(Saved entries)
⁂

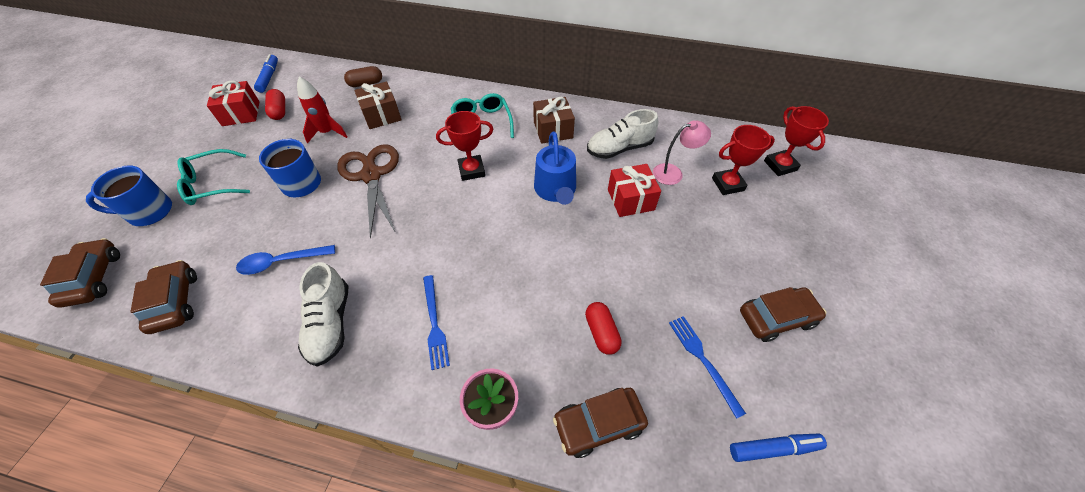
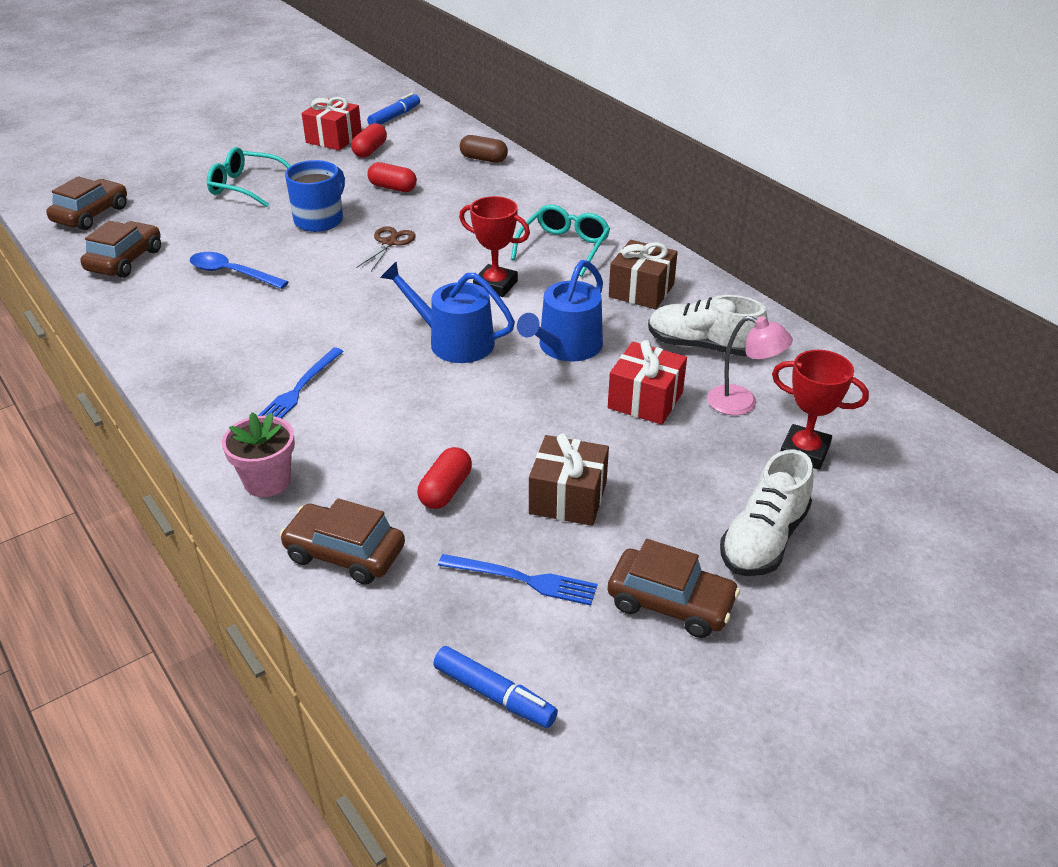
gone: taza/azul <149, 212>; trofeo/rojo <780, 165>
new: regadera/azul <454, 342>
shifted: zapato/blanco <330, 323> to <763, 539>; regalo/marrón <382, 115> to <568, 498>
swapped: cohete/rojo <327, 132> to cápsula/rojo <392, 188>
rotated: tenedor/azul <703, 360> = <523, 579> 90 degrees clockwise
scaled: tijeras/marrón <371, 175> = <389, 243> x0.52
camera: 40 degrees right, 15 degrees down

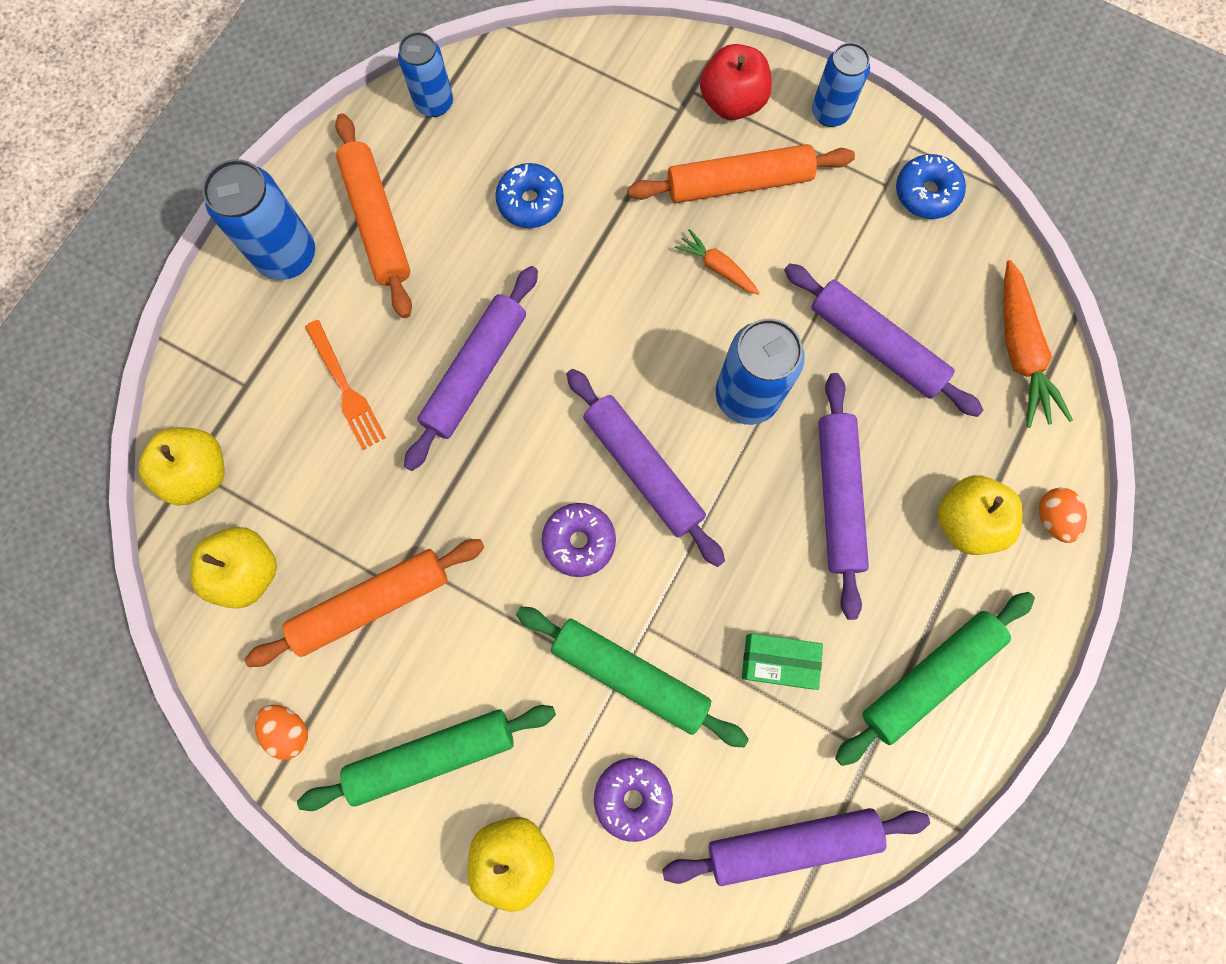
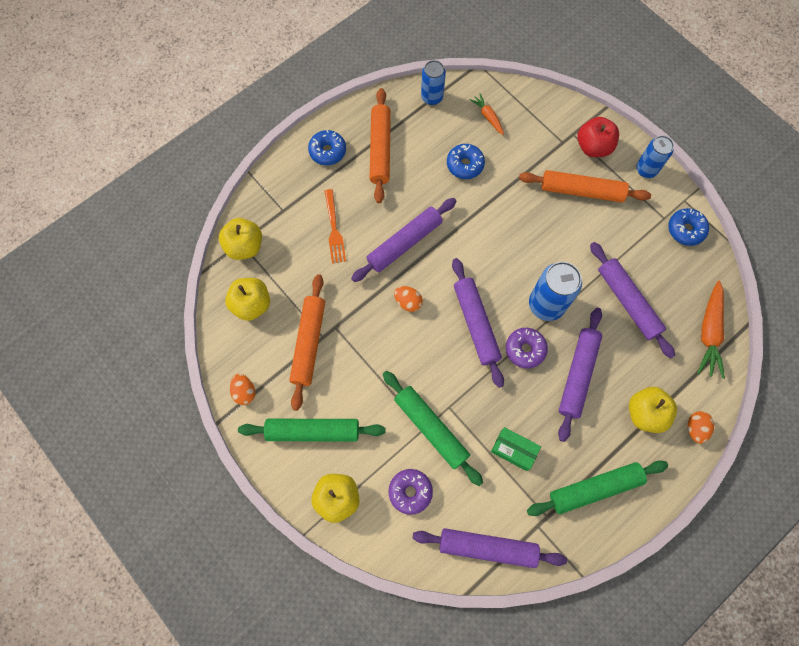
new: huevo/naranja <408, 302>
shifted: rosquilla/morado <579, 541> to <525, 349>; zanahoria/naranja <717, 267> to <488, 117>
swapped: lata/azul <287, 255> to rosquilla/azul <327, 151>
rotated: rodillo/naranja <372, 604> = <309, 343> 75 degrees counterclockwise
camera: 20 degrees right, 5 degrees down

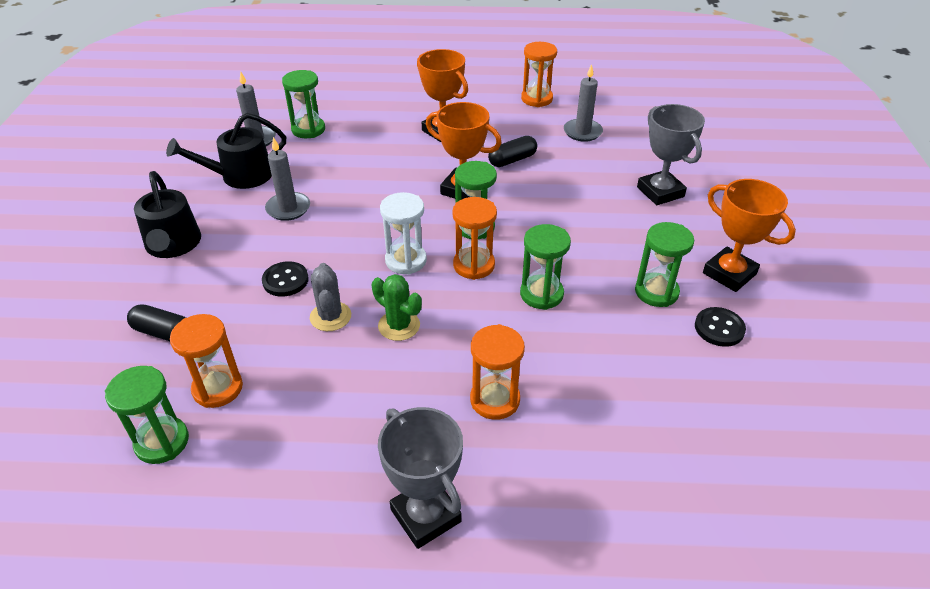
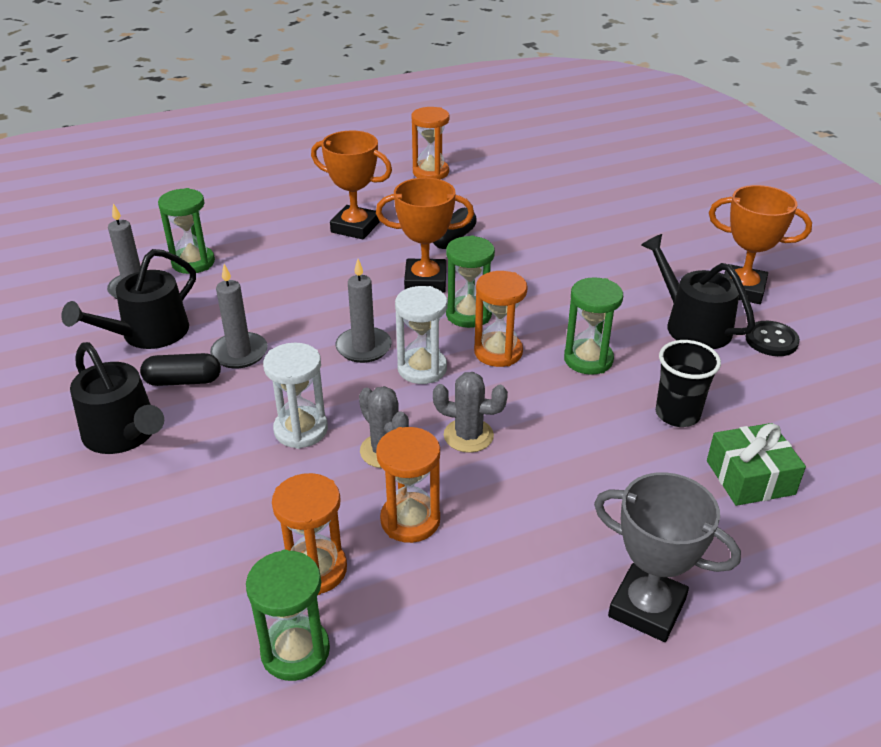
gone: trofeo/gris <660, 192>
new: vaso/negro <677, 414>; regalo/verde <750, 477>
shifted: cápsula/negro <163, 333> to <183, 381>; reloj de arena/naranja <495, 400> to <410, 520>; vela/gris <582, 132> to <363, 347>
swapped: botón/negro <285, 280> to reloj de arena/blanco <301, 430>; reloj de arena/verde <656, 292> to regadera/negro <692, 325>
repainted: cactus/verde <399, 325> to cactus/gris <468, 435>
camera: 25 degrees left, 5 degrees down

⁂

Each line from the start of the entries above through the line with "scaled: tijeras/marrón <371, 175>" should be duplicated exactly, leaving out the pictures.

== Your solution ==
gone: taza/azul <149, 212>; trofeo/rojo <780, 165>
new: regadera/azul <454, 342>
shifted: zapato/blanco <330, 323> to <763, 539>; regalo/marrón <382, 115> to <568, 498>
swapped: cohete/rojo <327, 132> to cápsula/rojo <392, 188>
rotated: tenedor/azul <703, 360> = <523, 579> 90 degrees clockwise
scaled: tijeras/marrón <371, 175> = <389, 243> x0.52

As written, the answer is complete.